■ WHAT TO DO: Your output should be the complete listing, word for word, with no pictures in it.

========

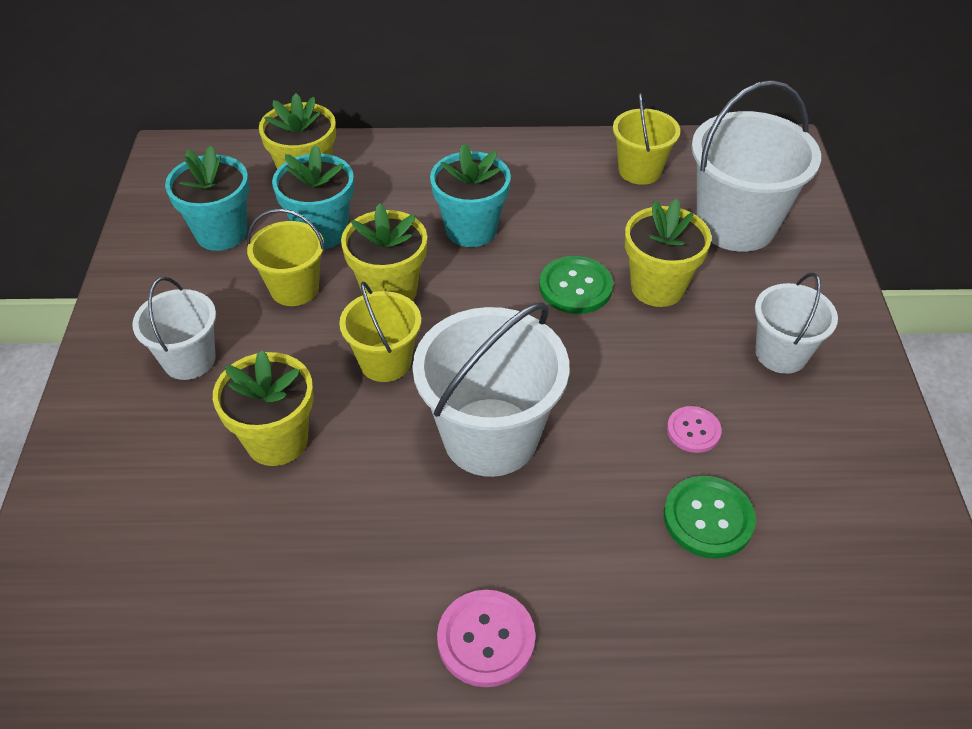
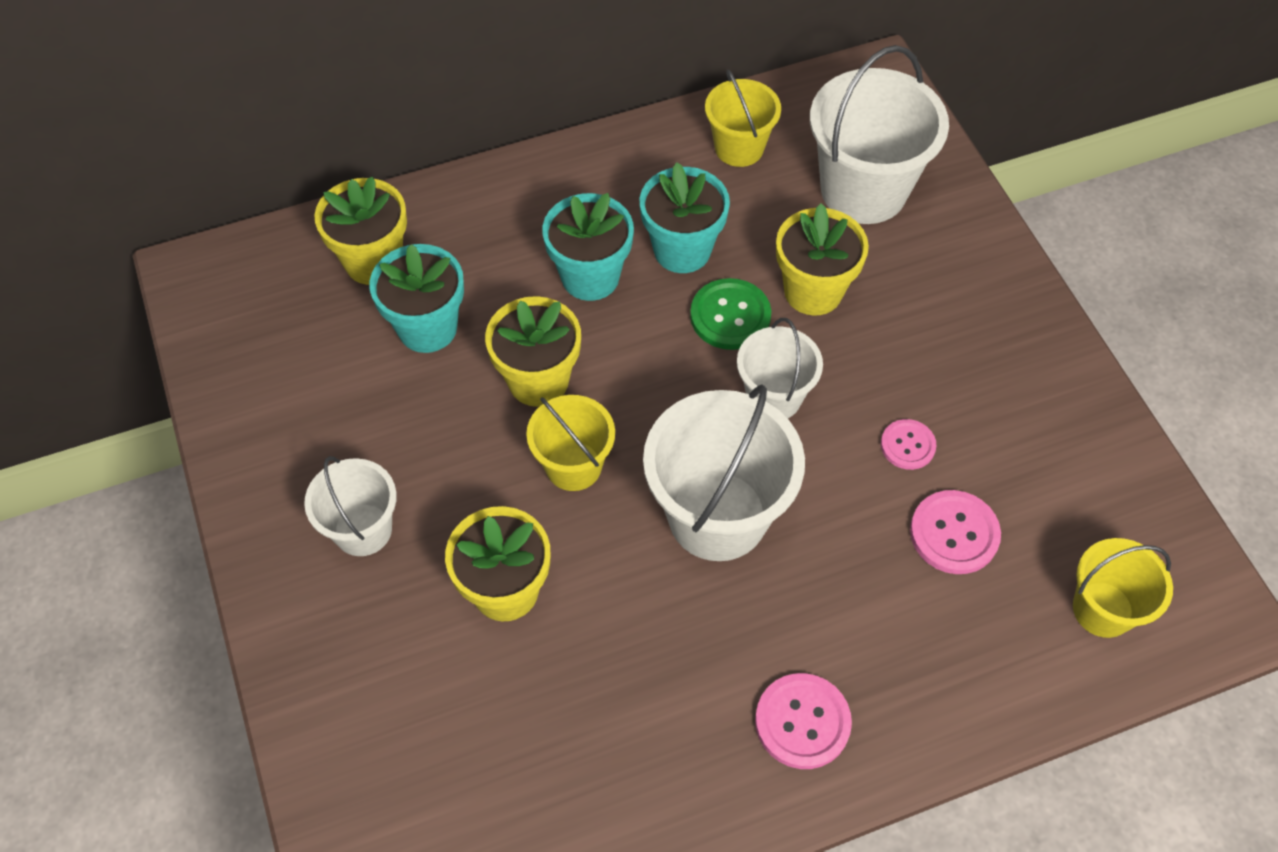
camera: 20 degrees left, 10 degrees up
(221, 233) = (313, 363): turquoise flower pot -> turquoise flower pot (682, 250)
(294, 288) = (433, 408): yellow bucket -> yellow bucket (1102, 609)
(708, 518) = (954, 533): green button -> pink button
(781, 353) = (960, 333): white bucket -> white bucket (774, 397)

========

■ ANSWER TO THIS TASK:
camera: 20 degrees left, 10 degrees up
(221, 233) = (313, 363): turquoise flower pot -> turquoise flower pot (682, 250)
(294, 288) = (433, 408): yellow bucket -> yellow bucket (1102, 609)
(708, 518) = (954, 533): green button -> pink button
(781, 353) = (960, 333): white bucket -> white bucket (774, 397)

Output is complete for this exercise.